▶ _Task prompt_
Rewrite the following data as a numbered list, one item per line, and leave out the blank lines.

▶ _Working data_
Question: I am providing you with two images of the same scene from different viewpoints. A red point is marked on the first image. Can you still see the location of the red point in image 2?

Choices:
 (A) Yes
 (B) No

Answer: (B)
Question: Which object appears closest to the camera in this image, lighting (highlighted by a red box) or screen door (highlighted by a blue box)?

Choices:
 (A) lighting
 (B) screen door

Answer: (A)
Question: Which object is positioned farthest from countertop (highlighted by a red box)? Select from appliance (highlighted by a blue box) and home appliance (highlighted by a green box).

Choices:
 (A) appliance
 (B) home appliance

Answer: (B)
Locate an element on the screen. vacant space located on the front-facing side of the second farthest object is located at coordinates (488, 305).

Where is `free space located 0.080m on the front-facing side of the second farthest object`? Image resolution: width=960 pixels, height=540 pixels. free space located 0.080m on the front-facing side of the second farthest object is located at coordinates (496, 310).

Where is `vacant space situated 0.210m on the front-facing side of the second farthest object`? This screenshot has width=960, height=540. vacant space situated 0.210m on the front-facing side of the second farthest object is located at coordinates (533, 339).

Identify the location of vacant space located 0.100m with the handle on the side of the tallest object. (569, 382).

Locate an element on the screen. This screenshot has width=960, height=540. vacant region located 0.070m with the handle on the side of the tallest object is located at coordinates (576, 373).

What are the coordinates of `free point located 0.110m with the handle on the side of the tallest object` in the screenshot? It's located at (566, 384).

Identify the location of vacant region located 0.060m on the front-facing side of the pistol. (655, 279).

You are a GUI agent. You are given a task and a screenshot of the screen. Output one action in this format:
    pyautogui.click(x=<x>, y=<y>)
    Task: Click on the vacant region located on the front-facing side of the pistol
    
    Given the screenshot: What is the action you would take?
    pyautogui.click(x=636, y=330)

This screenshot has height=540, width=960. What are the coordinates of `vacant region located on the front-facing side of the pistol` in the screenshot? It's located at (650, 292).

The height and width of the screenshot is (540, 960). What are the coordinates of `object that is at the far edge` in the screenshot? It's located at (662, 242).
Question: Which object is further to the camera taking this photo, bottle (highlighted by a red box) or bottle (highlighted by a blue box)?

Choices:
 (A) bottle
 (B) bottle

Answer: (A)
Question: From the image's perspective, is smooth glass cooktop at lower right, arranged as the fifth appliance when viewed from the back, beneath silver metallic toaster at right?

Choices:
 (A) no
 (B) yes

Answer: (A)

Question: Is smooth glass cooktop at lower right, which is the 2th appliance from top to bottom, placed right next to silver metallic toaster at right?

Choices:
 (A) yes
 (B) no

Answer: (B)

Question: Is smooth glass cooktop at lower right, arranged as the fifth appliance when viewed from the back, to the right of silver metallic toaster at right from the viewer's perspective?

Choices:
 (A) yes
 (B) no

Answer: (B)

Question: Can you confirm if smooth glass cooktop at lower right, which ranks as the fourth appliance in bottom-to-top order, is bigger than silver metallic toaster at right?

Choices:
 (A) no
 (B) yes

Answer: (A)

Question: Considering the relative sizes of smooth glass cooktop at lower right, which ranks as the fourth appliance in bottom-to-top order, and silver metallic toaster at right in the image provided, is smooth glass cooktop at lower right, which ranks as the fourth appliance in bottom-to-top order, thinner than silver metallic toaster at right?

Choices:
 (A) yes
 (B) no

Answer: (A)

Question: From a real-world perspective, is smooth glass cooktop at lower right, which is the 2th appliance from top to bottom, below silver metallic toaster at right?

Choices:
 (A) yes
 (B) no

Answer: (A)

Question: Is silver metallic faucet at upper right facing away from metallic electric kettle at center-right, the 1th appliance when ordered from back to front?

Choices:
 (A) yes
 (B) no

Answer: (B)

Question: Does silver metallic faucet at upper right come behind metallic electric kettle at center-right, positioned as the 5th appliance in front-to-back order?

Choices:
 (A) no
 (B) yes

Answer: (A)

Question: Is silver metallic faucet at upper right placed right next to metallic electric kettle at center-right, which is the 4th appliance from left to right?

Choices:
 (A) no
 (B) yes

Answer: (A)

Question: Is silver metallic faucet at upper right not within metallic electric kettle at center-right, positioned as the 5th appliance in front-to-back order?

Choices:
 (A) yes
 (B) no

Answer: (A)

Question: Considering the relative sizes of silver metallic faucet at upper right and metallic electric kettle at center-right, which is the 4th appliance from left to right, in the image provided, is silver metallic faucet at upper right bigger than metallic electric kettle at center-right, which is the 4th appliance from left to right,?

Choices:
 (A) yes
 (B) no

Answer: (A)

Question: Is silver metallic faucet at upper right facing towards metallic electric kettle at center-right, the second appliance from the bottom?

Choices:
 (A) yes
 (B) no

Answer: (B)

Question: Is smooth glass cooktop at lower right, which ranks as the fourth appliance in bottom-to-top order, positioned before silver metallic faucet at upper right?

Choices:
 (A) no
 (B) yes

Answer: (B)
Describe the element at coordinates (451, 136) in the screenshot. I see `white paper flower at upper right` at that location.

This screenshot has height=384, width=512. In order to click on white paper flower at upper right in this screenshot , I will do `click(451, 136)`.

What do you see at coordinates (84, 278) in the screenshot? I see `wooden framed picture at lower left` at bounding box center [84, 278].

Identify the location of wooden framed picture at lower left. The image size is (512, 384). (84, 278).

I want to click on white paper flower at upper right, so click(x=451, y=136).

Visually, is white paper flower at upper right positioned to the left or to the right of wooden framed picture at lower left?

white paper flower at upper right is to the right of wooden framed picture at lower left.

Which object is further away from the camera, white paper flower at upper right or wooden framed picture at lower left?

▶ _Written response_
1. Question: I am providing you with two images of the same scene from different viewpoints. A red point is marked on the first image. Can you still see the location of the red point in image 2?
2. Choices:
3.  (A) Yes
4.  (B) No
5. Answer: (B)
6. Question: Which object appears closest to the camera in this image, lighting (highlighted by a red box) or screen door (highlighted by a blue box)?
7. Choices:
8.  (A) lighting
9.  (B) screen door
10. Answer: (A)
11. Question: Which object is positioned farthest from countertop (highlighted by a red box)? Select from appliance (highlighted by a blue box) and home appliance (highlighted by a green box).
12. Choices:
13.  (A) appliance
14.  (B) home appliance
15. Answer: (B)
16. Locate an element on the screen. vacant space located on the front-facing side of the second farthest object is located at coordinates (488, 305).
17. Where is `free space located 0.080m on the front-facing side of the second farthest object`? Image resolution: width=960 pixels, height=540 pixels. free space located 0.080m on the front-facing side of the second farthest object is located at coordinates (496, 310).
18. Where is `vacant space situated 0.210m on the front-facing side of the second farthest object`? This screenshot has width=960, height=540. vacant space situated 0.210m on the front-facing side of the second farthest object is located at coordinates (533, 339).
19. Identify the location of vacant space located 0.100m with the handle on the side of the tallest object. (569, 382).
20. Locate an element on the screen. This screenshot has width=960, height=540. vacant region located 0.070m with the handle on the side of the tallest object is located at coordinates (576, 373).
21. What are the coordinates of `free point located 0.110m with the handle on the side of the tallest object` in the screenshot? It's located at (566, 384).
22. Identify the location of vacant region located 0.060m on the front-facing side of the pistol. (655, 279).
23. You are a GUI agent. You are given a task and a screenshot of the screen. Output one action in this format:
24.     pyautogui.click(x=<x>, y=<y>)
25.     Task: Click on the vacant region located on the front-facing side of the pistol
26.     Given the screenshot: What is the action you would take?
27.     pyautogui.click(x=636, y=330)
28. This screenshot has height=540, width=960. What are the coordinates of `vacant region located on the front-facing side of the pistol` in the screenshot? It's located at (650, 292).
29. The height and width of the screenshot is (540, 960). What are the coordinates of `object that is at the far edge` in the screenshot? It's located at (662, 242).
30. Question: Which object is further to the camera taking this photo, bottle (highlighted by a red box) or bottle (highlighted by a blue box)?
31. Choices:
32.  (A) bottle
33.  (B) bottle
34. Answer: (A)
35. Question: From the image's perspective, is smooth glass cooktop at lower right, arranged as the fifth appliance when viewed from the back, beneath silver metallic toaster at right?
36. Choices:
37.  (A) no
38.  (B) yes
39. Answer: (A)
40. Question: Is smooth glass cooktop at lower right, which is the 2th appliance from top to bottom, placed right next to silver metallic toaster at right?
41. Choices:
42.  (A) yes
43.  (B) no
44. Answer: (B)
45. Question: Is smooth glass cooktop at lower right, arranged as the fifth appliance when viewed from the back, to the right of silver metallic toaster at right from the viewer's perspective?
46. Choices:
47.  (A) yes
48.  (B) no
49. Answer: (B)
50. Question: Can you confirm if smooth glass cooktop at lower right, which ranks as the fourth appliance in bottom-to-top order, is bigger than silver metallic toaster at right?
51. Choices:
52.  (A) no
53.  (B) yes
54. Answer: (A)
55. Question: Considering the relative sizes of smooth glass cooktop at lower right, which ranks as the fourth appliance in bottom-to-top order, and silver metallic toaster at right in the image provided, is smooth glass cooktop at lower right, which ranks as the fourth appliance in bottom-to-top order, thinner than silver metallic toaster at right?
56. Choices:
57.  (A) yes
58.  (B) no
59. Answer: (A)
60. Question: From a real-world perspective, is smooth glass cooktop at lower right, which is the 2th appliance from top to bottom, below silver metallic toaster at right?
61. Choices:
62.  (A) yes
63.  (B) no
64. Answer: (A)
65. Question: Is silver metallic faucet at upper right facing away from metallic electric kettle at center-right, the 1th appliance when ordered from back to front?
66. Choices:
67.  (A) yes
68.  (B) no
69. Answer: (B)
70. Question: Does silver metallic faucet at upper right come behind metallic electric kettle at center-right, positioned as the 5th appliance in front-to-back order?
71. Choices:
72.  (A) no
73.  (B) yes
74. Answer: (A)
75. Question: Is silver metallic faucet at upper right placed right next to metallic electric kettle at center-right, which is the 4th appliance from left to right?
76. Choices:
77.  (A) no
78.  (B) yes
79. Answer: (A)
80. Question: Is silver metallic faucet at upper right not within metallic electric kettle at center-right, positioned as the 5th appliance in front-to-back order?
81. Choices:
82.  (A) yes
83.  (B) no
84. Answer: (A)
85. Question: Considering the relative sizes of silver metallic faucet at upper right and metallic electric kettle at center-right, which is the 4th appliance from left to right, in the image provided, is silver metallic faucet at upper right bigger than metallic electric kettle at center-right, which is the 4th appliance from left to right,?
86. Choices:
87.  (A) yes
88.  (B) no
89. Answer: (A)
90. Question: Is silver metallic faucet at upper right facing towards metallic electric kettle at center-right, the second appliance from the bottom?
91. Choices:
92.  (A) yes
93.  (B) no
94. Answer: (B)
95. Question: Is smooth glass cooktop at lower right, which ranks as the fourth appliance in bottom-to-top order, positioned before silver metallic faucet at upper right?
96. Choices:
97.  (A) no
98.  (B) yes
99. Answer: (B)
100. Describe the element at coordinates (451, 136) in the screenshot. I see `white paper flower at upper right` at that location.
101. This screenshot has height=384, width=512. In order to click on white paper flower at upper right in this screenshot , I will do `click(451, 136)`.
102. What do you see at coordinates (84, 278) in the screenshot? I see `wooden framed picture at lower left` at bounding box center [84, 278].
103. Identify the location of wooden framed picture at lower left. The image size is (512, 384). (84, 278).
104. I want to click on white paper flower at upper right, so click(x=451, y=136).
105. Visually, is white paper flower at upper right positioned to the left or to the right of wooden framed picture at lower left?
106. white paper flower at upper right is to the right of wooden framed picture at lower left.
107. Which object is further away from the camera, white paper flower at upper right or wooden framed picture at lower left?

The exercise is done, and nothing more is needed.